* [Directions]:
Copy out all the lines of the data precisely, omitting any pictures.

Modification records

-*-*-

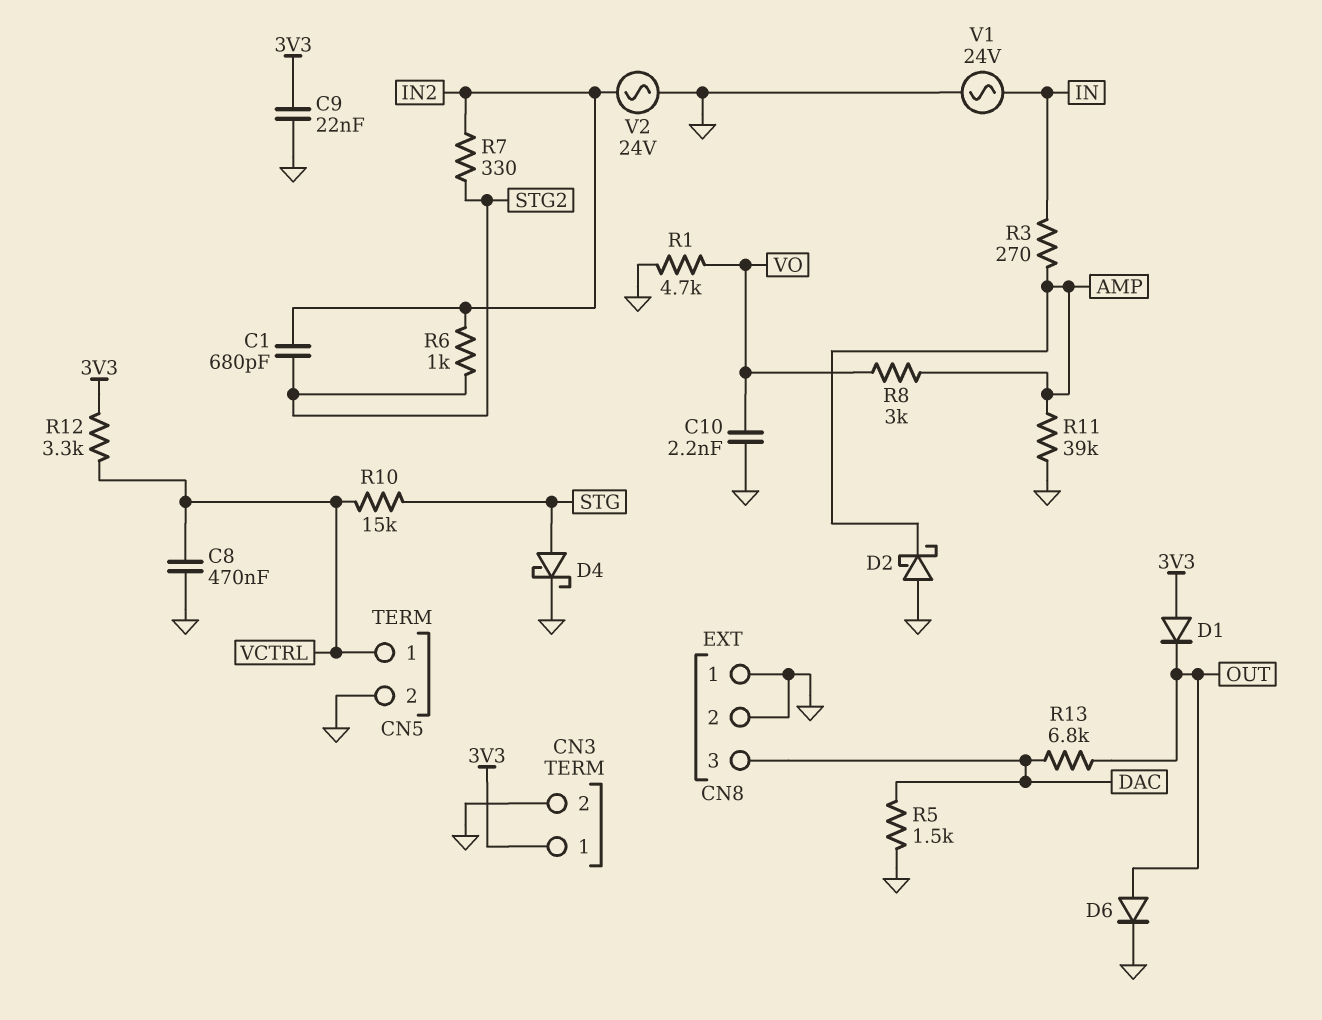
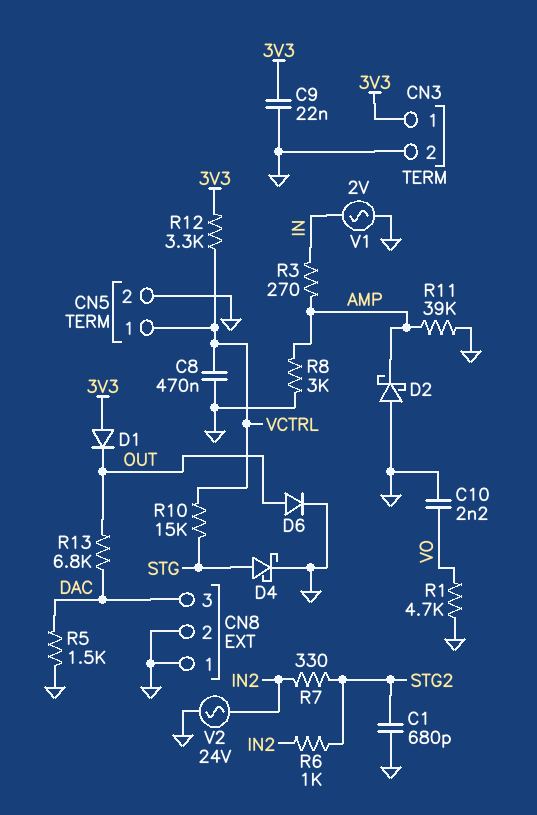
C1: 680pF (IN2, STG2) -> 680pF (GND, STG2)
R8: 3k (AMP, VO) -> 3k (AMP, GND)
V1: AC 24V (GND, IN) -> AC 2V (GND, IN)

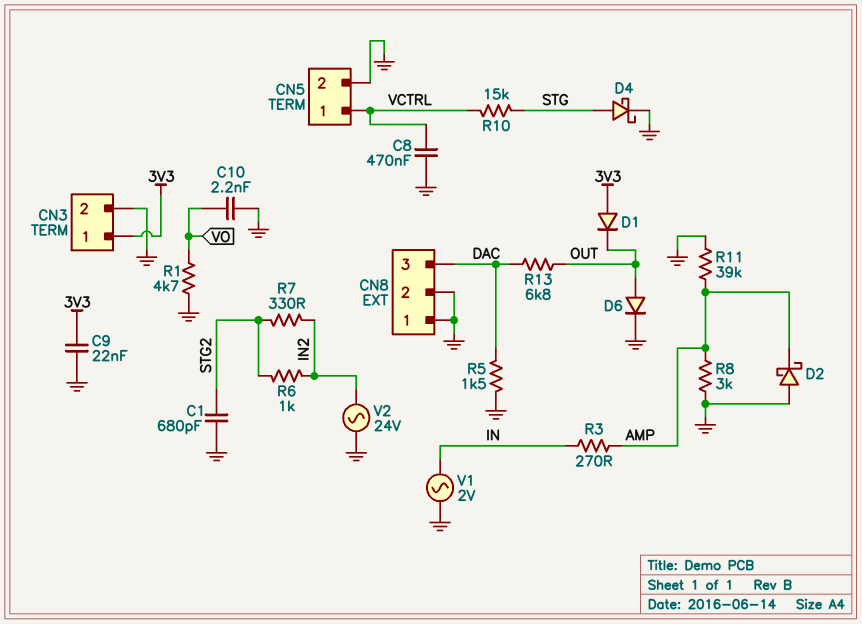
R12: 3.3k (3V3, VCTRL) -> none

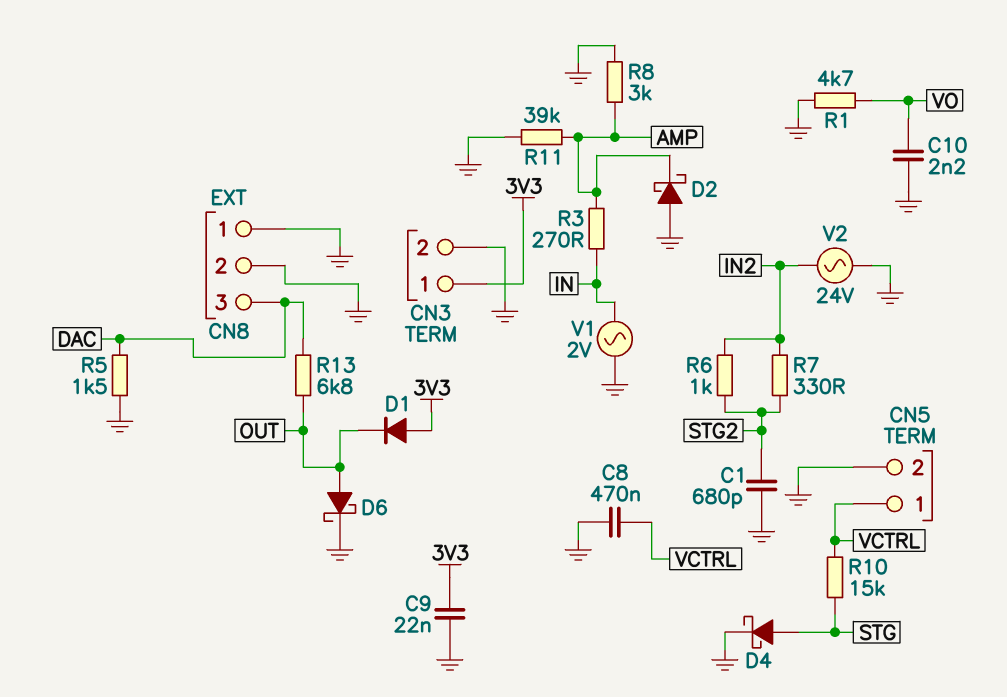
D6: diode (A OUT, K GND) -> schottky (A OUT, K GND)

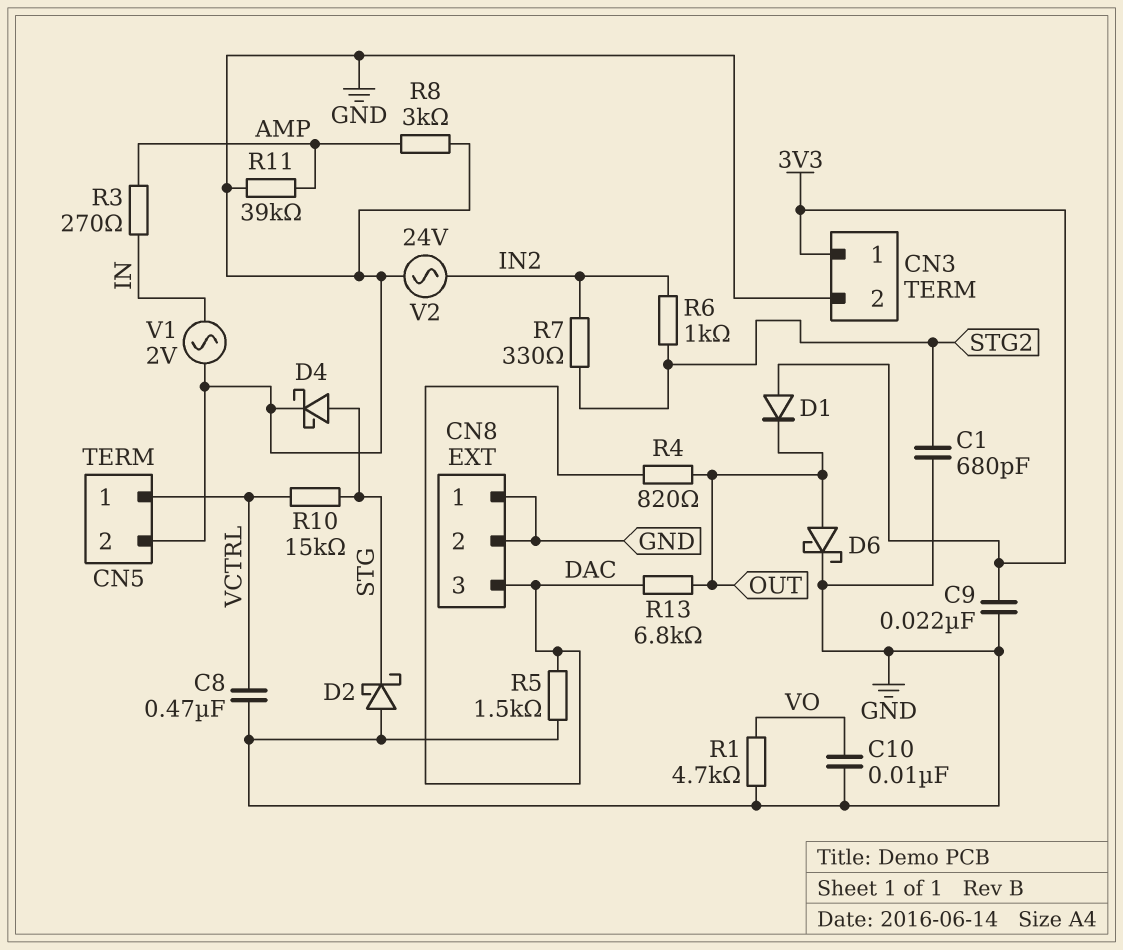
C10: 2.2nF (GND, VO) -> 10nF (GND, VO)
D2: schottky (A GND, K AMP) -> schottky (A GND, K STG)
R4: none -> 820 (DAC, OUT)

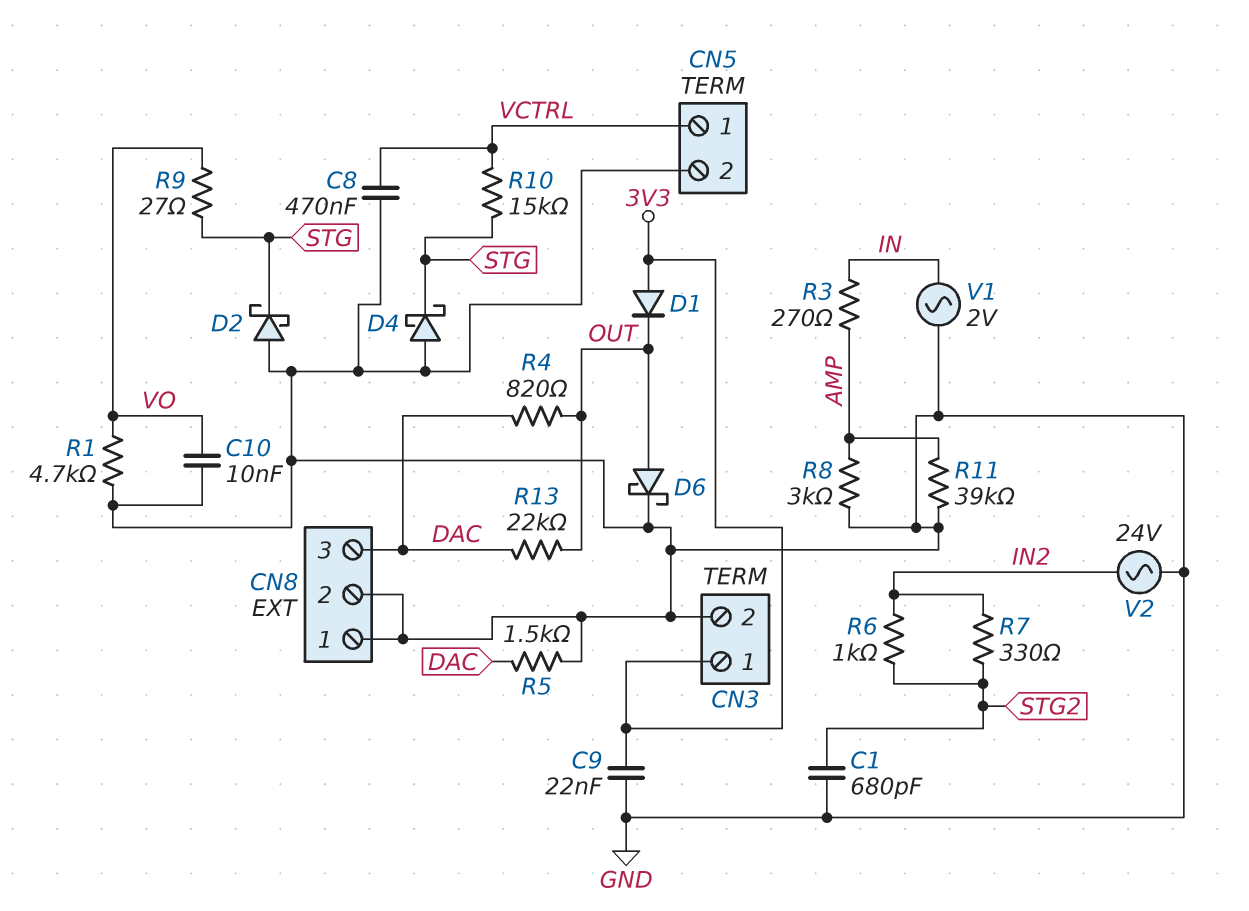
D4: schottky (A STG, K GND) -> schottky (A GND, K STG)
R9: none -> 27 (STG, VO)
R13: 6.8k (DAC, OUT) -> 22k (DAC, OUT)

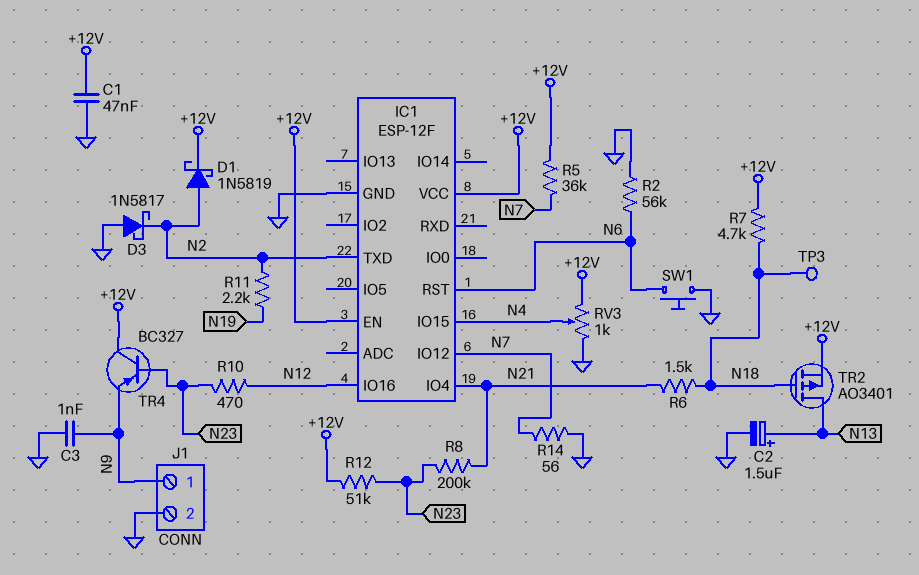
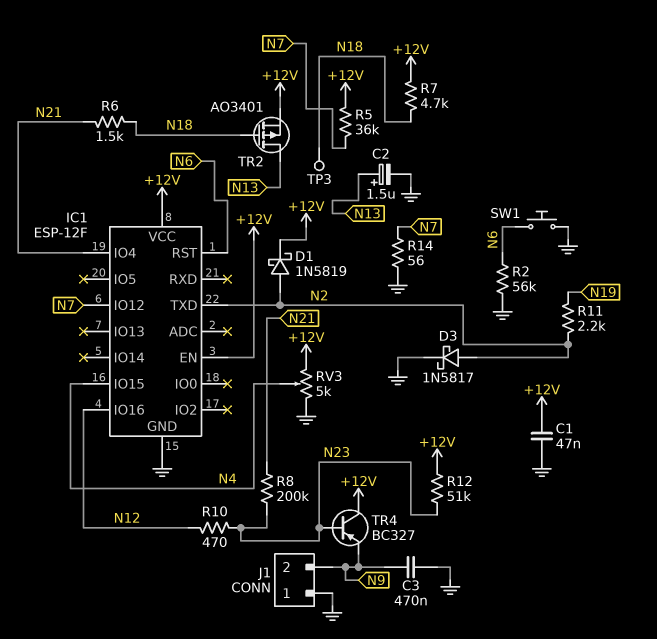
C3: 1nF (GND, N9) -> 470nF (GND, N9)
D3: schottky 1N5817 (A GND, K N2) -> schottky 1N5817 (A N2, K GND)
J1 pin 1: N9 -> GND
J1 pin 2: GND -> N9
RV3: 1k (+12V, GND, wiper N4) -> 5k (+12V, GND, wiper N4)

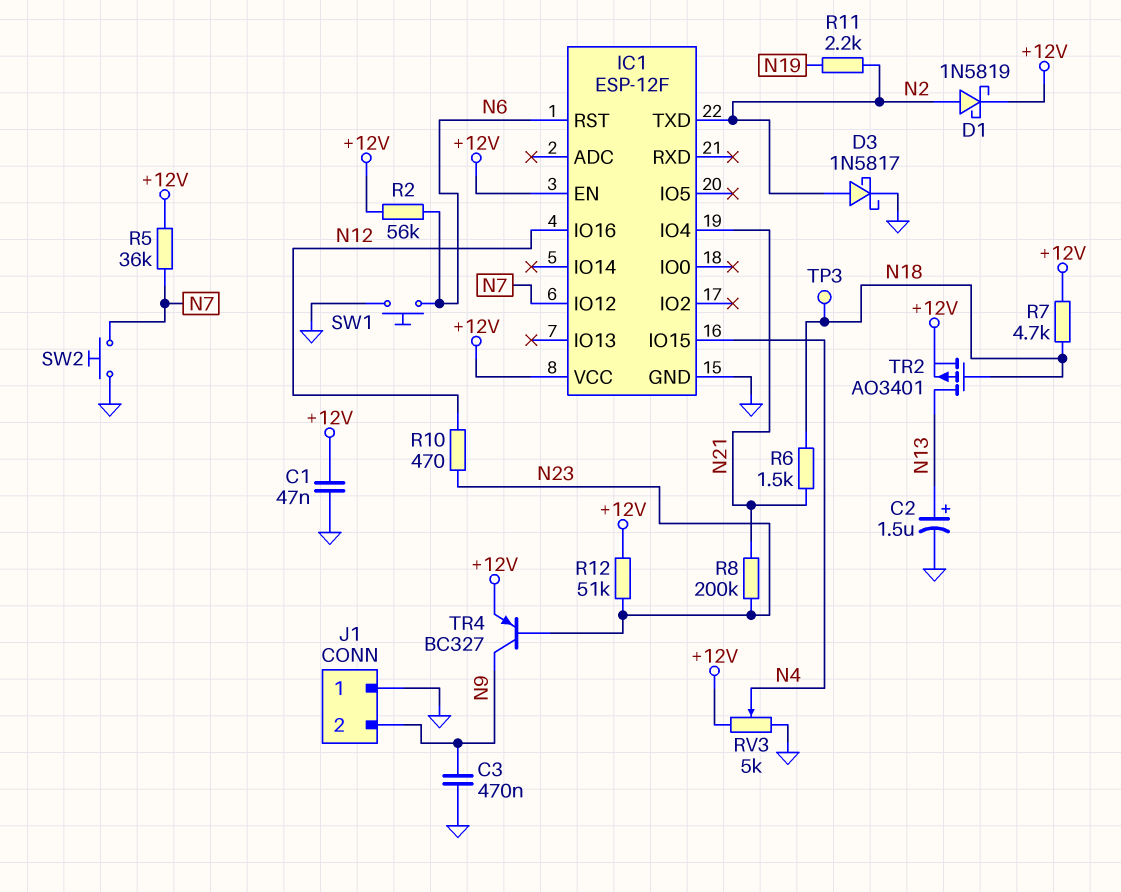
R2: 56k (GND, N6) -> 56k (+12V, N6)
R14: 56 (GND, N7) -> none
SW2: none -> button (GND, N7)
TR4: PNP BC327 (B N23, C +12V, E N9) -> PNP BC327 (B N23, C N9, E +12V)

-*-*-

* [Solution for this exercise]:
C1: 680pF (IN2, STG2) -> 680pF (GND, STG2)
R8: 3k (AMP, VO) -> 3k (AMP, GND)
V1: AC 24V (GND, IN) -> AC 2V (GND, IN)

R12: 3.3k (3V3, VCTRL) -> none

D6: diode (A OUT, K GND) -> schottky (A OUT, K GND)

C10: 2.2nF (GND, VO) -> 10nF (GND, VO)
D2: schottky (A GND, K AMP) -> schottky (A GND, K STG)
R4: none -> 820 (DAC, OUT)

D4: schottky (A STG, K GND) -> schottky (A GND, K STG)
R9: none -> 27 (STG, VO)
R13: 6.8k (DAC, OUT) -> 22k (DAC, OUT)

C3: 1nF (GND, N9) -> 470nF (GND, N9)
D3: schottky 1N5817 (A GND, K N2) -> schottky 1N5817 (A N2, K GND)
J1 pin 1: N9 -> GND
J1 pin 2: GND -> N9
RV3: 1k (+12V, GND, wiper N4) -> 5k (+12V, GND, wiper N4)

R2: 56k (GND, N6) -> 56k (+12V, N6)
R14: 56 (GND, N7) -> none
SW2: none -> button (GND, N7)
TR4: PNP BC327 (B N23, C +12V, E N9) -> PNP BC327 (B N23, C N9, E +12V)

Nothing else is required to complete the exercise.